Give back all of the records underneath exactly, with no omissions.

◆ Records supplied ◆
╭──
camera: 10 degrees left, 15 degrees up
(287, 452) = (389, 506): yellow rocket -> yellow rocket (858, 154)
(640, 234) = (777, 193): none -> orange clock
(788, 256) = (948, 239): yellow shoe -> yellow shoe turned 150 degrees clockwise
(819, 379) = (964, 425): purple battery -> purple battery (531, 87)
╰──
◆ Task result ◆
camera: 10 degrees left, 15 degrees up
(287, 452) = (389, 506): yellow rocket -> yellow rocket (858, 154)
(640, 234) = (777, 193): none -> orange clock
(788, 256) = (948, 239): yellow shoe -> yellow shoe turned 150 degrees clockwise
(819, 379) = (964, 425): purple battery -> purple battery (531, 87)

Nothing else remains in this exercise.